### WORK TO COMPLETE
Your job with the data below: print everything from the line that holds "orange circle: moved 1 px right" down to the line that holds "purple circle: moved 12 px left, 12 px up", ends included, exactly, and nothing else.

### DATA
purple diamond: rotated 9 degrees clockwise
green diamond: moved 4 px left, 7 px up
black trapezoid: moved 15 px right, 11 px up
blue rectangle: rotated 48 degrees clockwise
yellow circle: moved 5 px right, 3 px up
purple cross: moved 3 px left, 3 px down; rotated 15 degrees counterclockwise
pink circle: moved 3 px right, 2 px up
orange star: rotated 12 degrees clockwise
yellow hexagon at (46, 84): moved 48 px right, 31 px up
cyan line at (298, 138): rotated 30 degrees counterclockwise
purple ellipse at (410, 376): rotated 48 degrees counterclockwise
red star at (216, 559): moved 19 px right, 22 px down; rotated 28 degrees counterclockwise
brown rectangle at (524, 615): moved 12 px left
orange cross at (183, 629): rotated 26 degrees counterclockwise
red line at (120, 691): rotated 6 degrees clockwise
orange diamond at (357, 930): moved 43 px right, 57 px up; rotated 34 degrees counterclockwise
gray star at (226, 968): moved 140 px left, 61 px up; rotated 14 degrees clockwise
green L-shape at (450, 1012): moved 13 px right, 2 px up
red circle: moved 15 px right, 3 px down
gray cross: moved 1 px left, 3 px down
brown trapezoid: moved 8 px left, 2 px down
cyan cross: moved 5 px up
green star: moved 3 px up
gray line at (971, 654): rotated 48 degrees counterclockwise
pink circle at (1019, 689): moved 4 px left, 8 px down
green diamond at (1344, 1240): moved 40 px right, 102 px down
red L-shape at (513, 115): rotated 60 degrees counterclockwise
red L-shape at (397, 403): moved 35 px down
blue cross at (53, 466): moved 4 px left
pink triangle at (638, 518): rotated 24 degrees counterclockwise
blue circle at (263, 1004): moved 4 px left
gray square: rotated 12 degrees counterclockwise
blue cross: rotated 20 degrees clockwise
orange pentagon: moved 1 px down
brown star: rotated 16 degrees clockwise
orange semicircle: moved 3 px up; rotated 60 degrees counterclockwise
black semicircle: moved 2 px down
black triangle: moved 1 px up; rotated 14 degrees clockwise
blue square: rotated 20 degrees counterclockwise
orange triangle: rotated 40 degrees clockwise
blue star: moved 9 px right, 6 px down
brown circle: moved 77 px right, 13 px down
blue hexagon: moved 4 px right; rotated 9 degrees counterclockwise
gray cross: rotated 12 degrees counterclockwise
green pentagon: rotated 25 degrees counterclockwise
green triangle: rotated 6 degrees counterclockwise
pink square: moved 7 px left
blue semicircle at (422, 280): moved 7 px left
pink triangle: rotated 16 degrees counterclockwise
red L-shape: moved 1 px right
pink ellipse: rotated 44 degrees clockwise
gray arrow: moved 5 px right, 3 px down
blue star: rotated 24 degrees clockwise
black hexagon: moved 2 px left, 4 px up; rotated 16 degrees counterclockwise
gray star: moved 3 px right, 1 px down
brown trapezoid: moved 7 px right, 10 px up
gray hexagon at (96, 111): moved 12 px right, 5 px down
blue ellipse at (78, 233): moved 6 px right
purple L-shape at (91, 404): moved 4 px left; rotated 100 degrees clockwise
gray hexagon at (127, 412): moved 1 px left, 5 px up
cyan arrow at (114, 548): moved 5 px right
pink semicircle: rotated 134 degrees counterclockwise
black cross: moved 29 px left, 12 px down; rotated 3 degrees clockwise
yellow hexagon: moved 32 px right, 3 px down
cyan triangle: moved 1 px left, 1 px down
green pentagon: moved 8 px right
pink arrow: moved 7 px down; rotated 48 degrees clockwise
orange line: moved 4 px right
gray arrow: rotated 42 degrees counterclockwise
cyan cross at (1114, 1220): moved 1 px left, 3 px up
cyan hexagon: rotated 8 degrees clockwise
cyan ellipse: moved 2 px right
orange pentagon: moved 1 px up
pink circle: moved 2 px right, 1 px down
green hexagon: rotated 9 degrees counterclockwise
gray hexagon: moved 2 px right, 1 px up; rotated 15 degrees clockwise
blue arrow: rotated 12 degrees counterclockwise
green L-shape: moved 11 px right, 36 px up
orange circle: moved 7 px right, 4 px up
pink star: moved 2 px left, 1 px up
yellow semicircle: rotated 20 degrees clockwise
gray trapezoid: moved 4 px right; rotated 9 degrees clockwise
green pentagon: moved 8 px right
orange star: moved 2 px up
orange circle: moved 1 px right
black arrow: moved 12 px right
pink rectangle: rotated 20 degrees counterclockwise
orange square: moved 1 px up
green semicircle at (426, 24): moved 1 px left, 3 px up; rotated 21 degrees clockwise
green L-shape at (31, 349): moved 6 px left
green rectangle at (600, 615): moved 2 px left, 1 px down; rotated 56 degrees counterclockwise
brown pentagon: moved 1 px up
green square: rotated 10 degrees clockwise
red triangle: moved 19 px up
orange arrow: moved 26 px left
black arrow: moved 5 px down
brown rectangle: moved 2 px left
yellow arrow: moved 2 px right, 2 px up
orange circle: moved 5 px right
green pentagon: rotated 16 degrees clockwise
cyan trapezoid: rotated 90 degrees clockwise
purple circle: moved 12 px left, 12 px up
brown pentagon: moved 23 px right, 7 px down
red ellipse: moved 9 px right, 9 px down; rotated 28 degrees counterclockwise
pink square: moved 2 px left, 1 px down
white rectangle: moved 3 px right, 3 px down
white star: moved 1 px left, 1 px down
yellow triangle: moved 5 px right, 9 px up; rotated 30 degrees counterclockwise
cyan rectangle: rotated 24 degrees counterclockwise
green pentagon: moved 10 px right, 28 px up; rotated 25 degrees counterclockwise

### EXERCISE ANSWER
orange circle: moved 1 px right
black arrow: moved 12 px right
pink rectangle: rotated 20 degrees counterclockwise
orange square: moved 1 px up
green semicircle at (426, 24): moved 1 px left, 3 px up; rotated 21 degrees clockwise
green L-shape at (31, 349): moved 6 px left
green rectangle at (600, 615): moved 2 px left, 1 px down; rotated 56 degrees counterclockwise
brown pentagon: moved 1 px up
green square: rotated 10 degrees clockwise
red triangle: moved 19 px up
orange arrow: moved 26 px left
black arrow: moved 5 px down
brown rectangle: moved 2 px left
yellow arrow: moved 2 px right, 2 px up
orange circle: moved 5 px right
green pentagon: rotated 16 degrees clockwise
cyan trapezoid: rotated 90 degrees clockwise
purple circle: moved 12 px left, 12 px up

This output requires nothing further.